The problem: Among the lines of the records below, copy those that hold the word "left".
##### Records provided
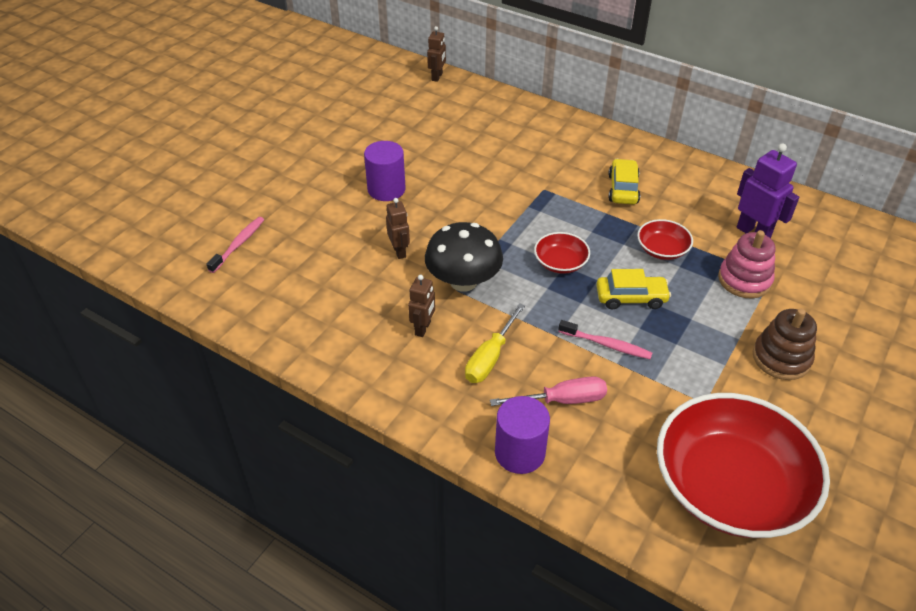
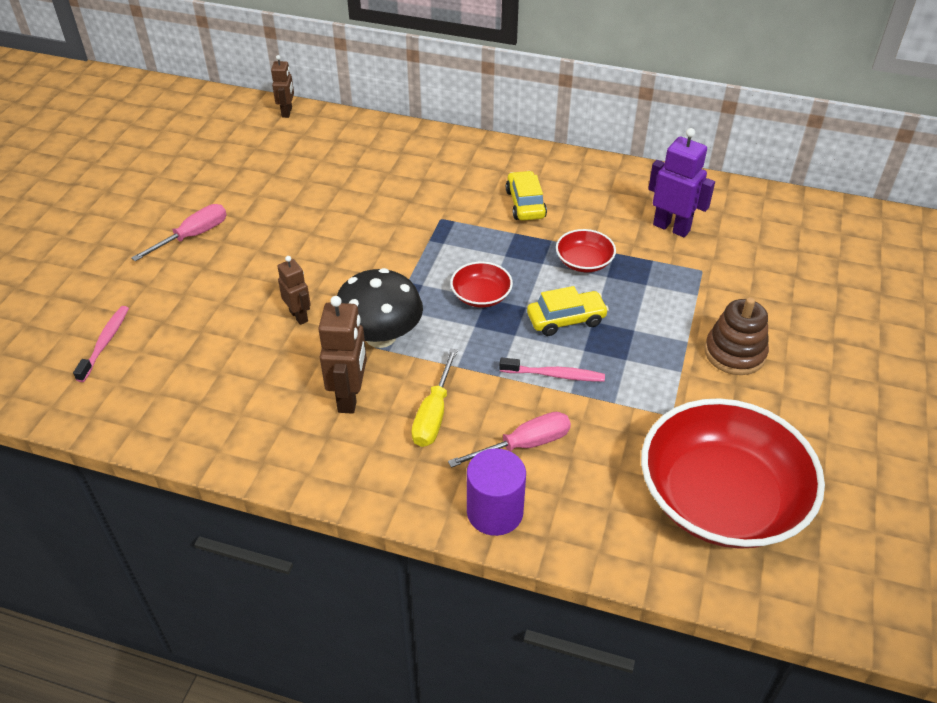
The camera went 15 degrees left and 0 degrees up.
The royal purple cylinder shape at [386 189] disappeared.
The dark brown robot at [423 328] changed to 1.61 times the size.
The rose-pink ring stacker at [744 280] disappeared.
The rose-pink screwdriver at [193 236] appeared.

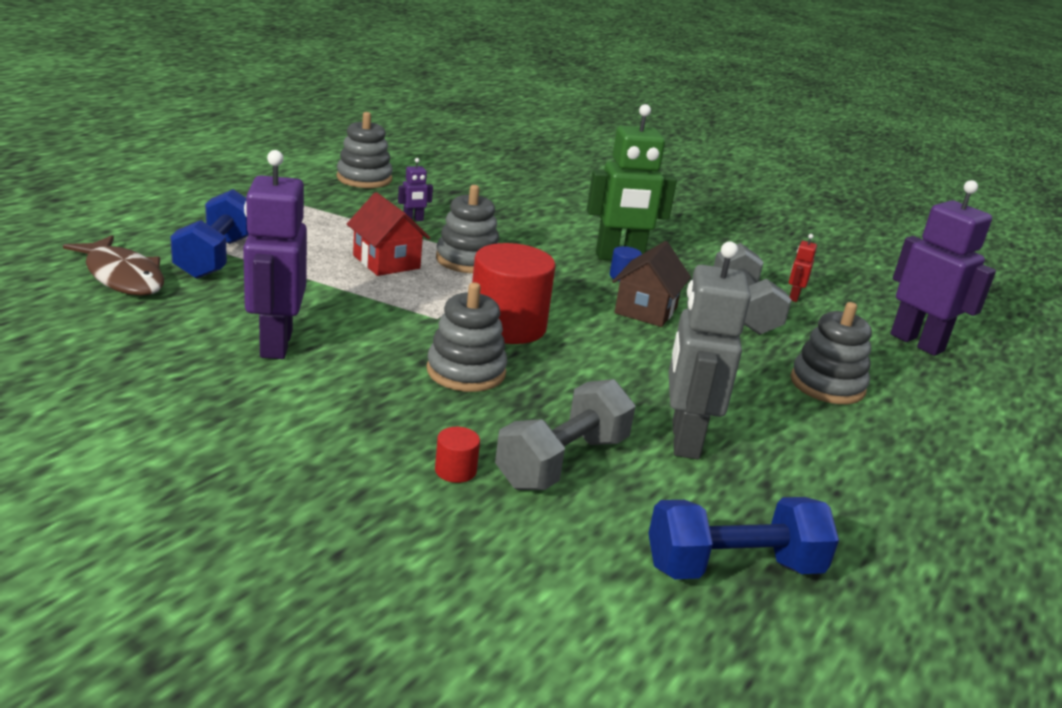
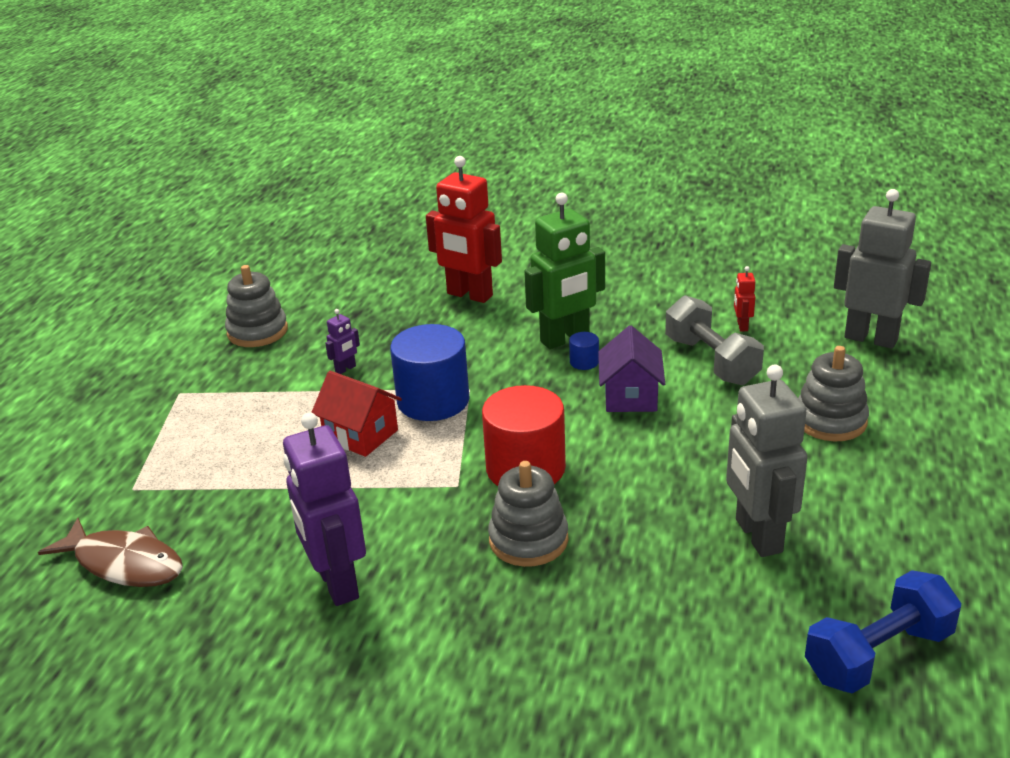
The camera went 15 degrees left and 5 degrees up.
The blue dumbbell at [216 257] disappeared.
The scarlet cylinder shape at [455 470] disappeared.
The ash-grey ring stacker at [467 260] was replaced by the blue cylinder shape at [433 400].
The ash-grey dumbbell at [562 462] disappeared.
The dark brown toy house at [646 310] became the royal purple toy house at [630 396].
The royal purple robot at [917 343] became the ash-grey robot at [871 338].
The scarlet robot at [469 295] appeared.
##########
Completed exercise:
The camera went 15 degrees left and 0 degrees up.
The camera went 15 degrees left and 5 degrees up.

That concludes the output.